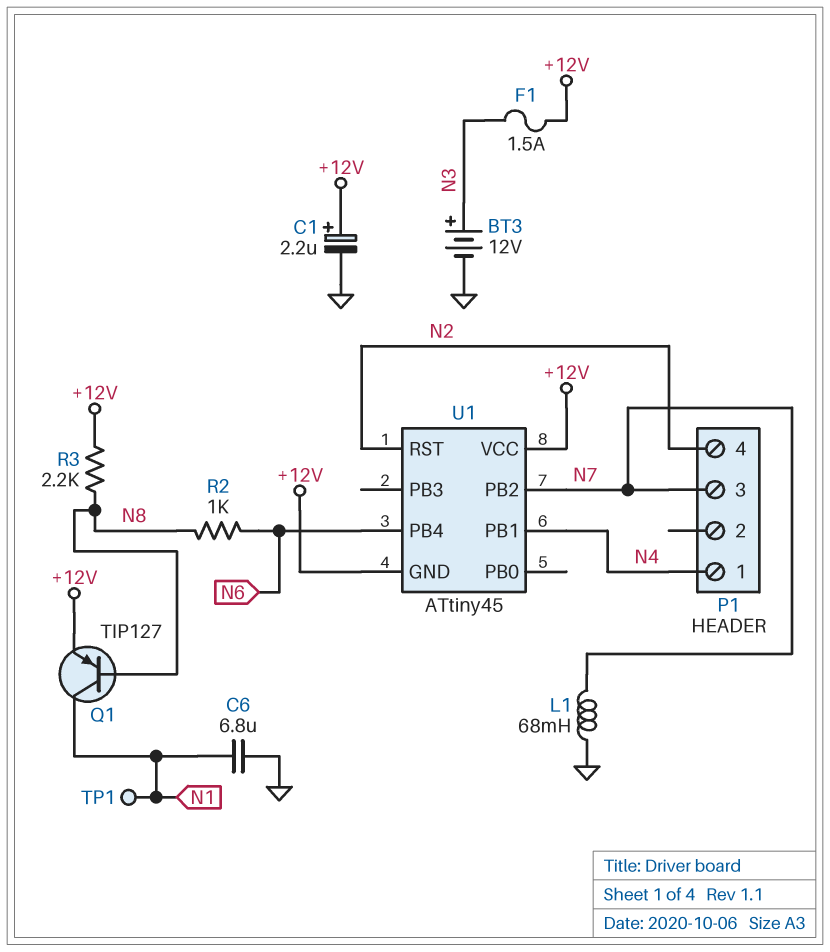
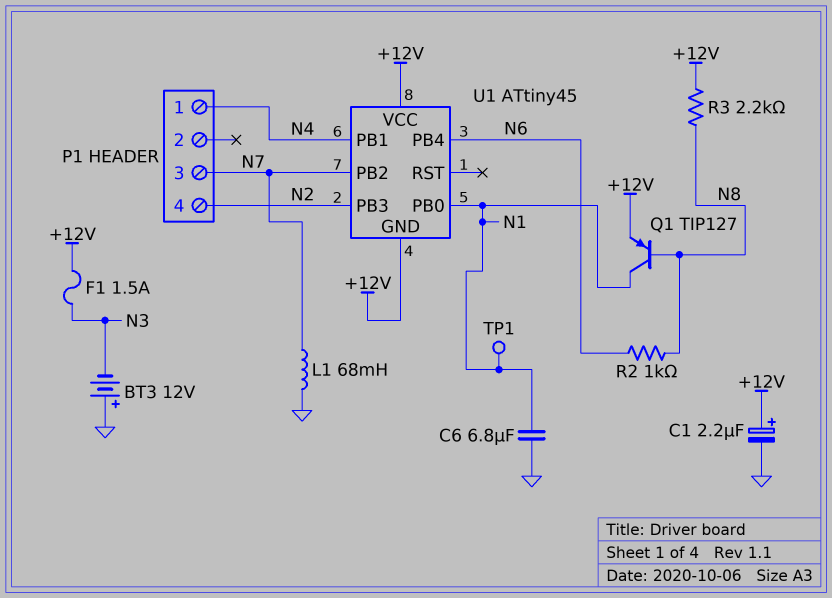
BT3: 12V (plus N3, minus GND) -> 12V (plus GND, minus N3)
U1 pin PB0: none -> N1
U1 pin PB3: none -> N2
U1 pin RST: N2 -> none

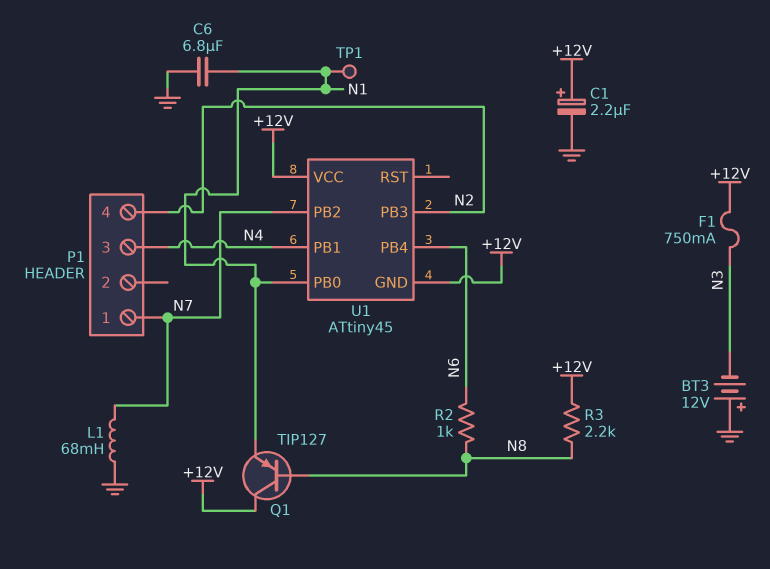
F1: 1.5A (+12V, N3) -> 750mA (+12V, N3)
P1 pin 1: N4 -> N7
P1 pin 3: N7 -> N4
Q1: PNP TIP127 (B N8, C N1, E +12V) -> PNP TIP127 (B N8, C +12V, E N1)

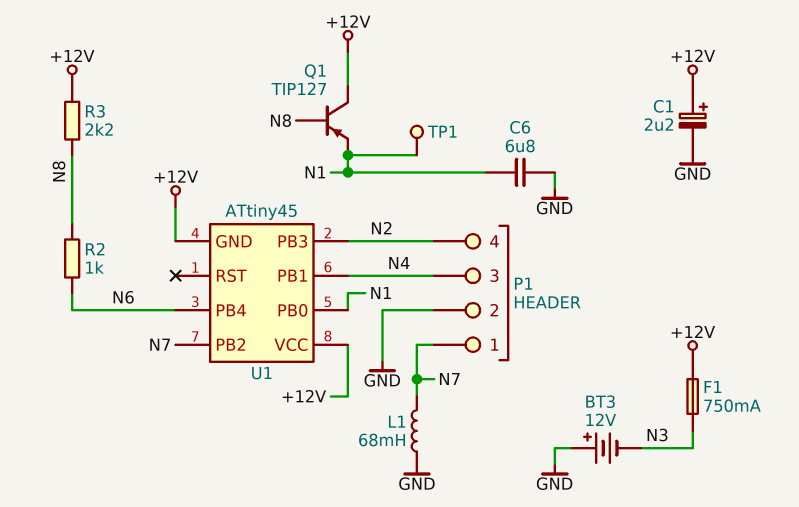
P1 pin 2: none -> GND

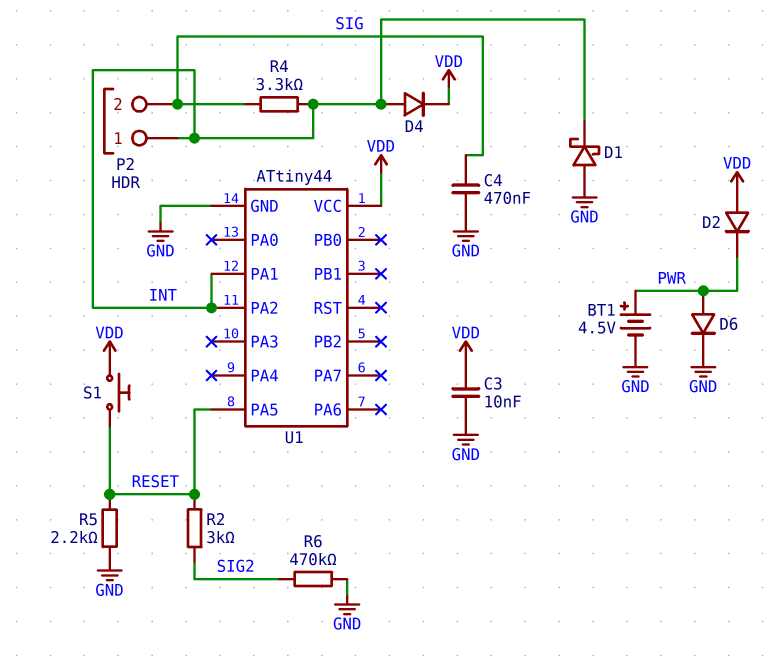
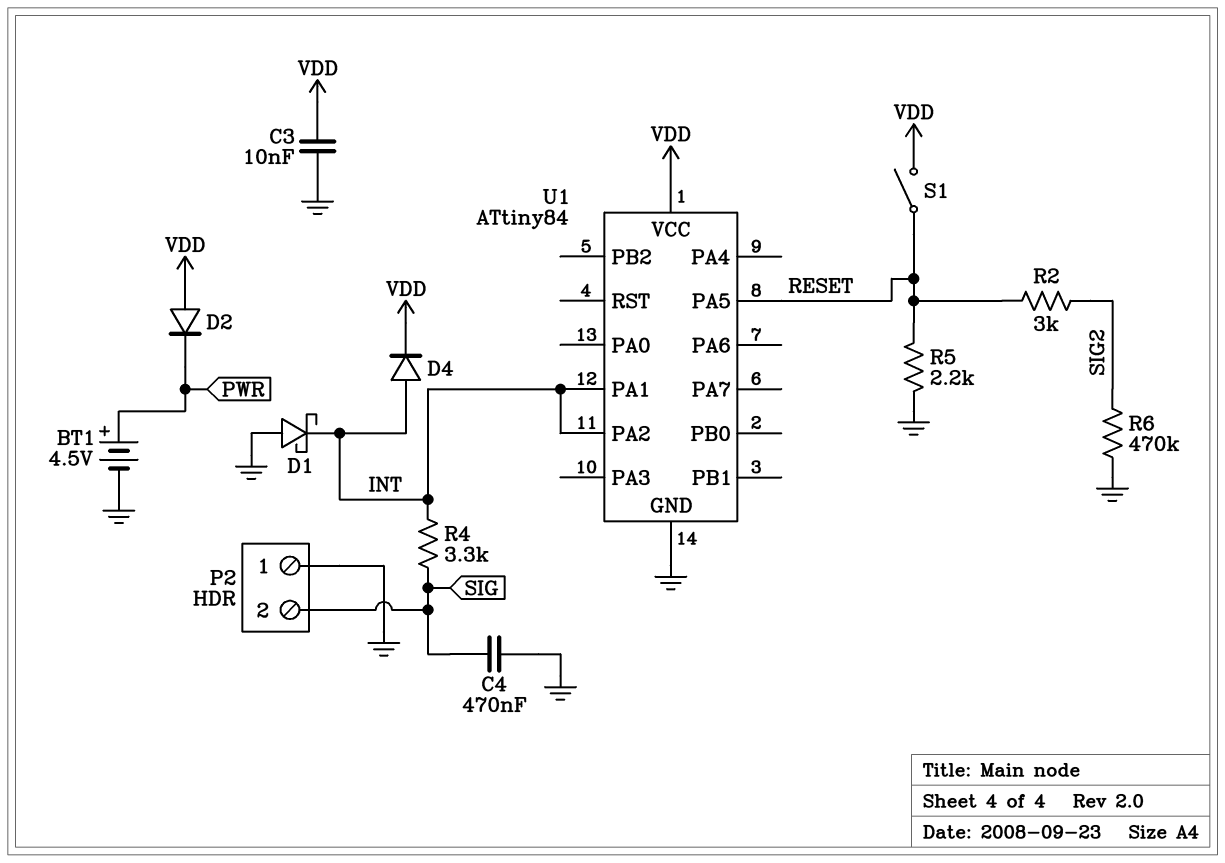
D6: diode (A PWR, K GND) -> none
P2 pin 1: INT -> GND
S1: button (RESET, VDD) -> switch (RESET, VDD)
U1: ATtiny44 -> ATtiny84

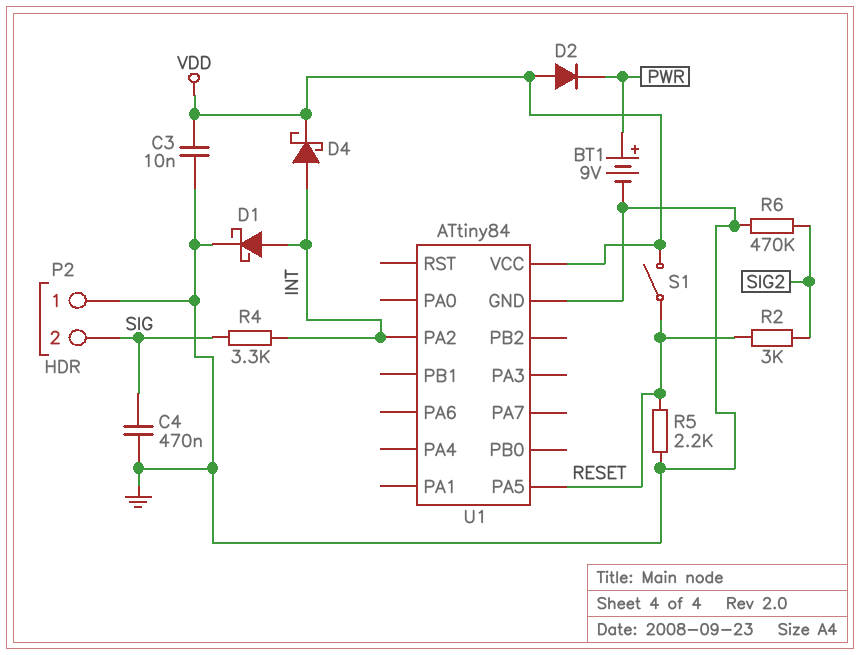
BT1: 4.5V (plus PWR, minus GND) -> 9V (plus PWR, minus GND)
D1: schottky (A GND, K INT) -> schottky (A INT, K GND)
D4: diode (A INT, K VDD) -> schottky (A INT, K VDD)
U1 pin PA1: INT -> none

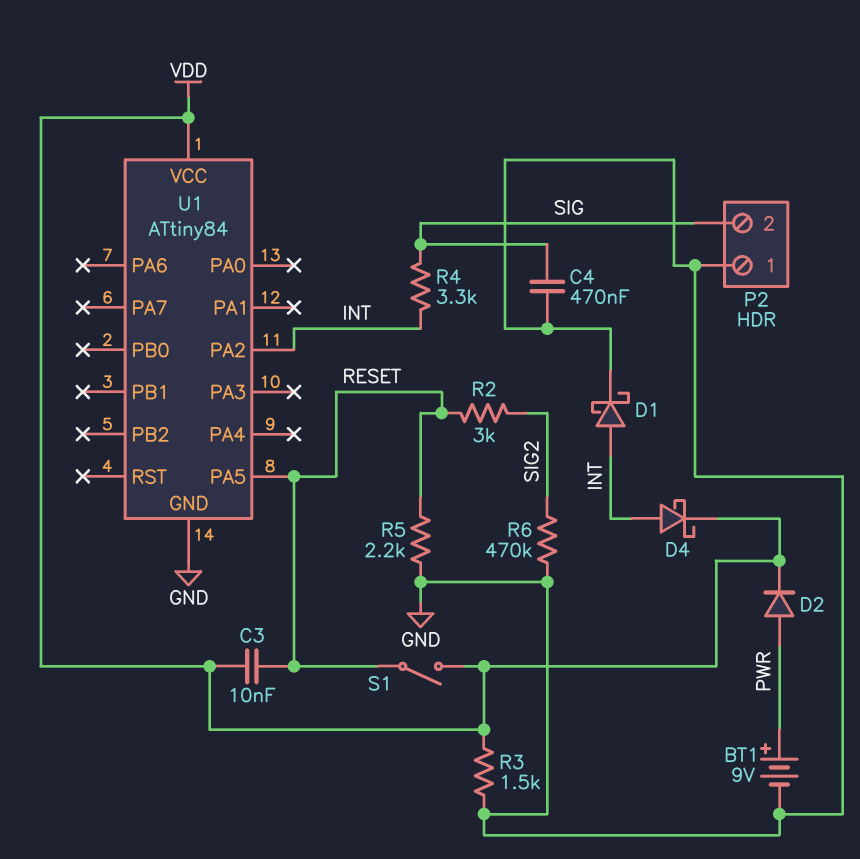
C3: 10nF (GND, VDD) -> 10nF (RESET, VDD)
D2: diode (A VDD, K PWR) -> diode (A PWR, K VDD)
R3: none -> 1.5k (GND, VDD)

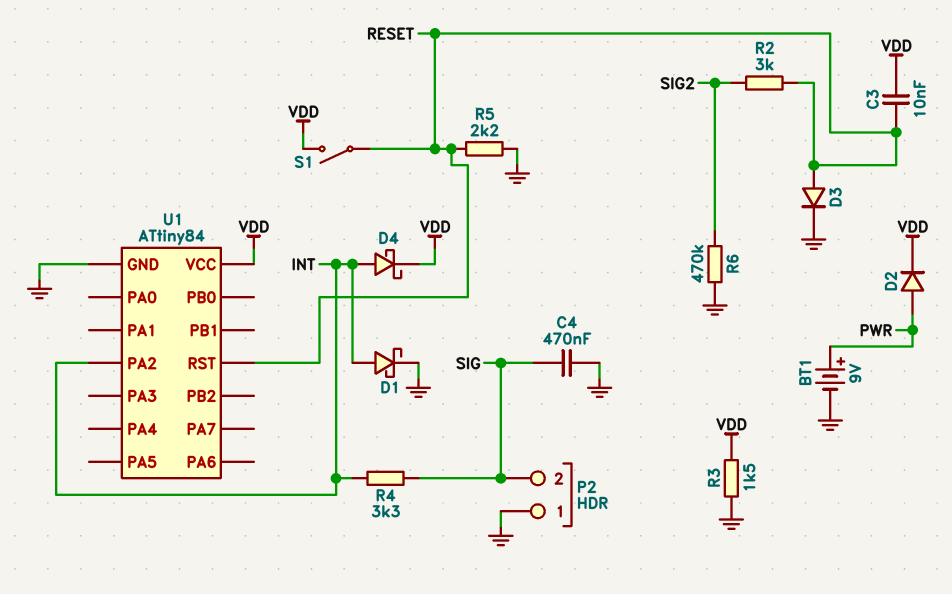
D3: none -> diode (A RESET, K GND)
U1 pin PA5: RESET -> none
U1 pin RST: none -> RESET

------------------------

TASK INSTRUCTIONS:
Nothing but an exact copy of the data, without its images, should make up your answer.

ANSWER TO THE PROBLEM:
BT3: 12V (plus N3, minus GND) -> 12V (plus GND, minus N3)
U1 pin PB0: none -> N1
U1 pin PB3: none -> N2
U1 pin RST: N2 -> none

F1: 1.5A (+12V, N3) -> 750mA (+12V, N3)
P1 pin 1: N4 -> N7
P1 pin 3: N7 -> N4
Q1: PNP TIP127 (B N8, C N1, E +12V) -> PNP TIP127 (B N8, C +12V, E N1)

P1 pin 2: none -> GND

D6: diode (A PWR, K GND) -> none
P2 pin 1: INT -> GND
S1: button (RESET, VDD) -> switch (RESET, VDD)
U1: ATtiny44 -> ATtiny84

BT1: 4.5V (plus PWR, minus GND) -> 9V (plus PWR, minus GND)
D1: schottky (A GND, K INT) -> schottky (A INT, K GND)
D4: diode (A INT, K VDD) -> schottky (A INT, K VDD)
U1 pin PA1: INT -> none

C3: 10nF (GND, VDD) -> 10nF (RESET, VDD)
D2: diode (A VDD, K PWR) -> diode (A PWR, K VDD)
R3: none -> 1.5k (GND, VDD)

D3: none -> diode (A RESET, K GND)
U1 pin PA5: RESET -> none
U1 pin RST: none -> RESET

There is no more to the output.